_What to do_. Filter the lines below, keeping each one that holds "orange".

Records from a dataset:
· · · · ·

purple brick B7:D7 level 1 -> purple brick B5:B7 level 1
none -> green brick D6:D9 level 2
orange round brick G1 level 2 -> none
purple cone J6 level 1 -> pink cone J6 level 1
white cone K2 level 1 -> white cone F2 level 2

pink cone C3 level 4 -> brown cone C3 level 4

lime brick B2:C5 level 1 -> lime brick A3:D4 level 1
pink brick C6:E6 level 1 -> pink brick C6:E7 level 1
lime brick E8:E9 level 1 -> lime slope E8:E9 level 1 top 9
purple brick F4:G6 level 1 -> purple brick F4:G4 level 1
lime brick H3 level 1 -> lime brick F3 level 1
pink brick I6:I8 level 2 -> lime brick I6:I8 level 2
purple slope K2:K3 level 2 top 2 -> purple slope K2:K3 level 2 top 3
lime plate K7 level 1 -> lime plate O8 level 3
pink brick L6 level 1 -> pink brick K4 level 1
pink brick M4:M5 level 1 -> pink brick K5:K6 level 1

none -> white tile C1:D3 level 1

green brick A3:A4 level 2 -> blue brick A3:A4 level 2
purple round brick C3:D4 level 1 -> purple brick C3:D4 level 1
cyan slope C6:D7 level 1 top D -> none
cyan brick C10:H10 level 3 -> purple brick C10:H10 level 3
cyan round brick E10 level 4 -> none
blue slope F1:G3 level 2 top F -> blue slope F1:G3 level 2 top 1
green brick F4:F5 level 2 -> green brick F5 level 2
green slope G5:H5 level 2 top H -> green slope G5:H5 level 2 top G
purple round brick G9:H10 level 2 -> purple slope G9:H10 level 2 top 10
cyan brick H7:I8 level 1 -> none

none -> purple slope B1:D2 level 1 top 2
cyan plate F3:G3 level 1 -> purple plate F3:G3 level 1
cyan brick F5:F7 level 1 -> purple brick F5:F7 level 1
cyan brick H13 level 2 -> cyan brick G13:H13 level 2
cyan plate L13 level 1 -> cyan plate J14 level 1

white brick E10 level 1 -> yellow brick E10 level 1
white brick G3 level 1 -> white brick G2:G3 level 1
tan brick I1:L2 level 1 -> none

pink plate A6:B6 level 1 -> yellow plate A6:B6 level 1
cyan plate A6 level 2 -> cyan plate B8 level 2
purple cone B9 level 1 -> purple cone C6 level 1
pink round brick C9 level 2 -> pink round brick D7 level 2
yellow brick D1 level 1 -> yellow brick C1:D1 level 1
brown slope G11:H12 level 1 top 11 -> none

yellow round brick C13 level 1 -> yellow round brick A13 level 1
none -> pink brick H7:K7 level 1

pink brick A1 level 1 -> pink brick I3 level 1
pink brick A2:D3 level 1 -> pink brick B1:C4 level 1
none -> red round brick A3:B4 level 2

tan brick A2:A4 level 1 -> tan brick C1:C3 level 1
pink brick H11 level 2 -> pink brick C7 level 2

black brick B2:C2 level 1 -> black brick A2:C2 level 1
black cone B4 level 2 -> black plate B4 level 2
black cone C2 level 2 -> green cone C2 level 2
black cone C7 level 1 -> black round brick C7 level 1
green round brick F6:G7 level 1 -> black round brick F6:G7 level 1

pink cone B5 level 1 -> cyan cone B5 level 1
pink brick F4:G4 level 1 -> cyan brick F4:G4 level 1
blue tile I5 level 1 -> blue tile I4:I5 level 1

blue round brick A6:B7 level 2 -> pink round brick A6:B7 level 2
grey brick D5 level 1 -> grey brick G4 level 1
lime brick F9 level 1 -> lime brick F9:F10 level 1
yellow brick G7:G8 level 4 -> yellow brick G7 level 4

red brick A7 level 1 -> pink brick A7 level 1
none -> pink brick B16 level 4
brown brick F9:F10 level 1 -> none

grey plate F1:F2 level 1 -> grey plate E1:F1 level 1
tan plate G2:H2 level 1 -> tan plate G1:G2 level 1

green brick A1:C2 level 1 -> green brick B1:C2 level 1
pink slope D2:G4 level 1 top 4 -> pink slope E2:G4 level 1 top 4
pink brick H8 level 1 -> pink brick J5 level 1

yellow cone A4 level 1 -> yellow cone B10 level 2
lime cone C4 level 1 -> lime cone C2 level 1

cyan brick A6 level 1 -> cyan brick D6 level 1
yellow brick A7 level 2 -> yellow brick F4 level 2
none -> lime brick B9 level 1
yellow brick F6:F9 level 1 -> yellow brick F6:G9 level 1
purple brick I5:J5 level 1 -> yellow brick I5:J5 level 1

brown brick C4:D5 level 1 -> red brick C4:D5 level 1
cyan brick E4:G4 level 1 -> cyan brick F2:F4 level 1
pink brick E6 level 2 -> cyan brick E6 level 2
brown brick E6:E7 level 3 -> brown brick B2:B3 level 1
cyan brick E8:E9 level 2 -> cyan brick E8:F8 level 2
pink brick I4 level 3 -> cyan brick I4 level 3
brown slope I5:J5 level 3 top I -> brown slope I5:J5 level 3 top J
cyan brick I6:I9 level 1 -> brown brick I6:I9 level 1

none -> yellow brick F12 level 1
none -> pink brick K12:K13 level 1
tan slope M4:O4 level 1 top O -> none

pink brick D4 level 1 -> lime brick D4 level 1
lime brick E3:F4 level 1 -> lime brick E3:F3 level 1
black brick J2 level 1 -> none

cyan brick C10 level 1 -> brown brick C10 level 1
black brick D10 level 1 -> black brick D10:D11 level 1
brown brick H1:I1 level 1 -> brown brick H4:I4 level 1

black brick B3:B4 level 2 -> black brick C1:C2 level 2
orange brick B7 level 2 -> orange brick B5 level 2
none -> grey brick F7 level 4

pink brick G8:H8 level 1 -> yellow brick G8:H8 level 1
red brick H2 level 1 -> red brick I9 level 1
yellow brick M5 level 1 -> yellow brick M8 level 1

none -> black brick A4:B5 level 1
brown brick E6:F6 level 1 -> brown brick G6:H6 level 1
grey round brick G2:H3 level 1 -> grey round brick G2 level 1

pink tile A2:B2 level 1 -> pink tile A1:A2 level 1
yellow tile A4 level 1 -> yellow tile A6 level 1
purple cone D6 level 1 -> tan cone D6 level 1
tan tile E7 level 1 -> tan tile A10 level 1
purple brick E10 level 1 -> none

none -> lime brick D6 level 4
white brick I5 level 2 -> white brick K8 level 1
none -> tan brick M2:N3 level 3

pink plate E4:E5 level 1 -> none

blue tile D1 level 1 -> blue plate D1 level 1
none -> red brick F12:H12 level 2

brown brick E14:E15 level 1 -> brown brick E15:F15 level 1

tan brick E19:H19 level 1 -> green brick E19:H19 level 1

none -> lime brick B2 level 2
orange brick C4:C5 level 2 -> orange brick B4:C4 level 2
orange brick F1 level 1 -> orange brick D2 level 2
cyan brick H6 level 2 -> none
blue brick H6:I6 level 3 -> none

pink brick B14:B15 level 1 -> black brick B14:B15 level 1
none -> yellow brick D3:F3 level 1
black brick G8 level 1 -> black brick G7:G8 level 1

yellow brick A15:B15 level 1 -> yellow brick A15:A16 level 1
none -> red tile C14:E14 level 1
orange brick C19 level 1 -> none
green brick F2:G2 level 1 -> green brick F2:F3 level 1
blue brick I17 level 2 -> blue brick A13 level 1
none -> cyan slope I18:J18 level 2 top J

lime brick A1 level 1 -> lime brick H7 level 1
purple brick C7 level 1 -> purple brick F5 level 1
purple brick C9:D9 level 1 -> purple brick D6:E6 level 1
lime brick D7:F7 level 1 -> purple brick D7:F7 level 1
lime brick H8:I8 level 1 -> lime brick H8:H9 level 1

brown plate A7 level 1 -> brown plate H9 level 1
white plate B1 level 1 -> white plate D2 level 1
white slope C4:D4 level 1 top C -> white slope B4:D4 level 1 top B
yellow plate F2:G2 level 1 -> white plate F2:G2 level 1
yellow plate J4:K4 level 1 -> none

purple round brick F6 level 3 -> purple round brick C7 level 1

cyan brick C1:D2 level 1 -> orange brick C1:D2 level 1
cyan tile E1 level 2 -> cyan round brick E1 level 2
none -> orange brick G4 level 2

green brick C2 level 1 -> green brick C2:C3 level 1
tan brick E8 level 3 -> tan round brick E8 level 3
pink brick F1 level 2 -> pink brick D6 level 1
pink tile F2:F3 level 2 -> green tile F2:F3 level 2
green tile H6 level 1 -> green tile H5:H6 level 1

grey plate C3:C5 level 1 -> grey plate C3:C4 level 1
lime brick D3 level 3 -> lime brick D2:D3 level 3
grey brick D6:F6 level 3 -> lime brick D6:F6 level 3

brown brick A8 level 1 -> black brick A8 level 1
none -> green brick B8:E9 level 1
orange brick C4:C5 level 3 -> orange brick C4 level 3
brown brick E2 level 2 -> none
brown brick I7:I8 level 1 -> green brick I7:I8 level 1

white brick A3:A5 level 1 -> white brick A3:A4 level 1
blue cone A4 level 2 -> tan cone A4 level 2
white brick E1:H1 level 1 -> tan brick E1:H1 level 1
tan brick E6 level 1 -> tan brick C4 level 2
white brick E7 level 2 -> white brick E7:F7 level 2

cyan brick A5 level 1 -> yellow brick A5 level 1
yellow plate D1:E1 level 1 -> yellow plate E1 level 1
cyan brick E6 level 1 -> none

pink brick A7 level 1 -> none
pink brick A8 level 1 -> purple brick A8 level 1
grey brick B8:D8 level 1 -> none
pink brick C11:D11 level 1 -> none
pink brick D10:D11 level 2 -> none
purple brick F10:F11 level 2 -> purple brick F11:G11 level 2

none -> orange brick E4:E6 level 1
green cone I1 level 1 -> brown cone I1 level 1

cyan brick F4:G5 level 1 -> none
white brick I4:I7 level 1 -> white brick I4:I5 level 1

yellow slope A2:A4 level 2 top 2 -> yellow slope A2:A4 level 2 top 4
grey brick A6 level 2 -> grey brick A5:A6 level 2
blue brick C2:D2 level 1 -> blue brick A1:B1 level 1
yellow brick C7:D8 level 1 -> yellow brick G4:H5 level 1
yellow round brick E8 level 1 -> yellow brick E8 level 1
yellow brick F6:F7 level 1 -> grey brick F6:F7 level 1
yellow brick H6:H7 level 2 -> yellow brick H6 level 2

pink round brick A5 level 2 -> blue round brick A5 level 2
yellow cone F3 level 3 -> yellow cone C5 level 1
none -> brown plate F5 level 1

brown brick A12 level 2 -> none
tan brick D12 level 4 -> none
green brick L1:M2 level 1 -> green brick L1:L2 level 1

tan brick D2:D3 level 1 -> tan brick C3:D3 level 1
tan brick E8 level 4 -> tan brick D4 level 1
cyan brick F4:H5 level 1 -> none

· · · · ·

_Exercise output_.
orange round brick G1 level 2 -> none
orange brick B7 level 2 -> orange brick B5 level 2
orange brick C4:C5 level 2 -> orange brick B4:C4 level 2
orange brick F1 level 1 -> orange brick D2 level 2
orange brick C19 level 1 -> none
cyan brick C1:D2 level 1 -> orange brick C1:D2 level 1
none -> orange brick G4 level 2
orange brick C4:C5 level 3 -> orange brick C4 level 3
none -> orange brick E4:E6 level 1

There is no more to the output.